● **PROBLEM**
Go through the listing and copy each line with the string "DGND".
··· LISTED RECORDS ···
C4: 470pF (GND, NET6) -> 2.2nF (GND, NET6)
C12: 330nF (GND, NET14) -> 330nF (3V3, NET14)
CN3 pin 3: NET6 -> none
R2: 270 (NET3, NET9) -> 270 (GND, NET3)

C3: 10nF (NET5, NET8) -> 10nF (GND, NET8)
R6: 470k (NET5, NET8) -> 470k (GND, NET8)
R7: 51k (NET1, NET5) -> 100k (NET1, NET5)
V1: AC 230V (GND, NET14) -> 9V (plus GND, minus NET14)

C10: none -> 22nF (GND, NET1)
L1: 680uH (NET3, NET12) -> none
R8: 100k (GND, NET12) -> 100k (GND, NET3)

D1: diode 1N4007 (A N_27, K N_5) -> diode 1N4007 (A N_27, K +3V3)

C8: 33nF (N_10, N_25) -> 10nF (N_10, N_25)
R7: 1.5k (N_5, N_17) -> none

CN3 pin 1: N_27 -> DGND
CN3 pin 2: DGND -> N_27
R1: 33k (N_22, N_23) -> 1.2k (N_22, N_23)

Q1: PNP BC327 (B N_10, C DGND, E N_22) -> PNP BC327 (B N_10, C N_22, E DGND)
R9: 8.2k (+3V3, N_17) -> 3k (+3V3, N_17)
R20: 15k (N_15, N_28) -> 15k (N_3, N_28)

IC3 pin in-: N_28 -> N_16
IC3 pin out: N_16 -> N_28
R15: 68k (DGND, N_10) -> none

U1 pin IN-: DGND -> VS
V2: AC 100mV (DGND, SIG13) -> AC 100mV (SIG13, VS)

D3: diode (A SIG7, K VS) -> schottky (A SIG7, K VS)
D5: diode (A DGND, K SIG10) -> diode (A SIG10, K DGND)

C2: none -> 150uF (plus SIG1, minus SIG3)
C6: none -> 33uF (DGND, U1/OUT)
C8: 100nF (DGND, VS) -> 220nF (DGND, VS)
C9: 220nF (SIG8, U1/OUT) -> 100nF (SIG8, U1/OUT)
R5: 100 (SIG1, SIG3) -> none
···
● **OUTPUT**
CN3 pin 1: N_27 -> DGND
CN3 pin 2: DGND -> N_27
Q1: PNP BC327 (B N_10, C DGND, E N_22) -> PNP BC327 (B N_10, C N_22, E DGND)
R15: 68k (DGND, N_10) -> none
U1 pin IN-: DGND -> VS
V2: AC 100mV (DGND, SIG13) -> AC 100mV (SIG13, VS)
D5: diode (A DGND, K SIG10) -> diode (A SIG10, K DGND)
C6: none -> 33uF (DGND, U1/OUT)
C8: 100nF (DGND, VS) -> 220nF (DGND, VS)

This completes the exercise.